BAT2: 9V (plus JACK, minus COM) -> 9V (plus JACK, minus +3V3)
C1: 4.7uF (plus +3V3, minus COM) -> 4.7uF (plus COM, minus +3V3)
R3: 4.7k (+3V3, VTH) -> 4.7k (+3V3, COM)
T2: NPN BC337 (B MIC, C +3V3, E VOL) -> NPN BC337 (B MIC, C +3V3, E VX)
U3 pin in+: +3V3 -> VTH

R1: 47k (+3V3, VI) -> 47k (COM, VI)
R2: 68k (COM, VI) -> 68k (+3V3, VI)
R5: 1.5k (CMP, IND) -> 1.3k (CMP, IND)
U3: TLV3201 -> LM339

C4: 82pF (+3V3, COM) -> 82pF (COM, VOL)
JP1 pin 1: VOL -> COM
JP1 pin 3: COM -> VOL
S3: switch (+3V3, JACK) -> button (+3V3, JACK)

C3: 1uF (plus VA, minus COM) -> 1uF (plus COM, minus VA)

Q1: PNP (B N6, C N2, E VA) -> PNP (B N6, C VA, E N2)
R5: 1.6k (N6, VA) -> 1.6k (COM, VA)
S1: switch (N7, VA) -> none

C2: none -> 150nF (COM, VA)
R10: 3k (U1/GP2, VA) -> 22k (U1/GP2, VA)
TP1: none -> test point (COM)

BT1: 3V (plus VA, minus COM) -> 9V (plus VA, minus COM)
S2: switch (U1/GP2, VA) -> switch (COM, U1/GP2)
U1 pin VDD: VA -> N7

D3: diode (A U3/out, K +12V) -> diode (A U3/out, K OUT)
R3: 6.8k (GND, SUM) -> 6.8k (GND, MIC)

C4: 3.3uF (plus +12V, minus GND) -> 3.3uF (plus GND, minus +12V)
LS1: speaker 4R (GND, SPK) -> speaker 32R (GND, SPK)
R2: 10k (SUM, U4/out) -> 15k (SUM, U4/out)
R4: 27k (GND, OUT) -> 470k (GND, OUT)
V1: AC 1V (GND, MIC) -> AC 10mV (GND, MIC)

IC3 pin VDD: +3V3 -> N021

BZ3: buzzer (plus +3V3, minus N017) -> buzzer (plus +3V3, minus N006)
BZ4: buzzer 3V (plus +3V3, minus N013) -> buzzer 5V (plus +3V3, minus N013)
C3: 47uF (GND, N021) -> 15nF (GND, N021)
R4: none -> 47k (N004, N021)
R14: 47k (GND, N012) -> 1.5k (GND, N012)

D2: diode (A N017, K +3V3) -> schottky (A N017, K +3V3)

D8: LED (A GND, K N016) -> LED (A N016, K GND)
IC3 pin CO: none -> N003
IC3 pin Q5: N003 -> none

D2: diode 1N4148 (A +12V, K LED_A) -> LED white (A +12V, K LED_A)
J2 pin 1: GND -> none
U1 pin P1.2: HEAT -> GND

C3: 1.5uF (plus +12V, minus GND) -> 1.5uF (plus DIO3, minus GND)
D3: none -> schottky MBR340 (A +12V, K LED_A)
※
§ EXERCISE
Please copy each record shown above exactly.

§ SOLUTION TO THIS EXERCISE
BAT2: 9V (plus JACK, minus COM) -> 9V (plus JACK, minus +3V3)
C1: 4.7uF (plus +3V3, minus COM) -> 4.7uF (plus COM, minus +3V3)
R3: 4.7k (+3V3, VTH) -> 4.7k (+3V3, COM)
T2: NPN BC337 (B MIC, C +3V3, E VOL) -> NPN BC337 (B MIC, C +3V3, E VX)
U3 pin in+: +3V3 -> VTH

R1: 47k (+3V3, VI) -> 47k (COM, VI)
R2: 68k (COM, VI) -> 68k (+3V3, VI)
R5: 1.5k (CMP, IND) -> 1.3k (CMP, IND)
U3: TLV3201 -> LM339

C4: 82pF (+3V3, COM) -> 82pF (COM, VOL)
JP1 pin 1: VOL -> COM
JP1 pin 3: COM -> VOL
S3: switch (+3V3, JACK) -> button (+3V3, JACK)

C3: 1uF (plus VA, minus COM) -> 1uF (plus COM, minus VA)

Q1: PNP (B N6, C N2, E VA) -> PNP (B N6, C VA, E N2)
R5: 1.6k (N6, VA) -> 1.6k (COM, VA)
S1: switch (N7, VA) -> none

C2: none -> 150nF (COM, VA)
R10: 3k (U1/GP2, VA) -> 22k (U1/GP2, VA)
TP1: none -> test point (COM)

BT1: 3V (plus VA, minus COM) -> 9V (plus VA, minus COM)
S2: switch (U1/GP2, VA) -> switch (COM, U1/GP2)
U1 pin VDD: VA -> N7

D3: diode (A U3/out, K +12V) -> diode (A U3/out, K OUT)
R3: 6.8k (GND, SUM) -> 6.8k (GND, MIC)

C4: 3.3uF (plus +12V, minus GND) -> 3.3uF (plus GND, minus +12V)
LS1: speaker 4R (GND, SPK) -> speaker 32R (GND, SPK)
R2: 10k (SUM, U4/out) -> 15k (SUM, U4/out)
R4: 27k (GND, OUT) -> 470k (GND, OUT)
V1: AC 1V (GND, MIC) -> AC 10mV (GND, MIC)

IC3 pin VDD: +3V3 -> N021

BZ3: buzzer (plus +3V3, minus N017) -> buzzer (plus +3V3, minus N006)
BZ4: buzzer 3V (plus +3V3, minus N013) -> buzzer 5V (plus +3V3, minus N013)
C3: 47uF (GND, N021) -> 15nF (GND, N021)
R4: none -> 47k (N004, N021)
R14: 47k (GND, N012) -> 1.5k (GND, N012)

D2: diode (A N017, K +3V3) -> schottky (A N017, K +3V3)

D8: LED (A GND, K N016) -> LED (A N016, K GND)
IC3 pin CO: none -> N003
IC3 pin Q5: N003 -> none

D2: diode 1N4148 (A +12V, K LED_A) -> LED white (A +12V, K LED_A)
J2 pin 1: GND -> none
U1 pin P1.2: HEAT -> GND

C3: 1.5uF (plus +12V, minus GND) -> 1.5uF (plus DIO3, minus GND)
D3: none -> schottky MBR340 (A +12V, K LED_A)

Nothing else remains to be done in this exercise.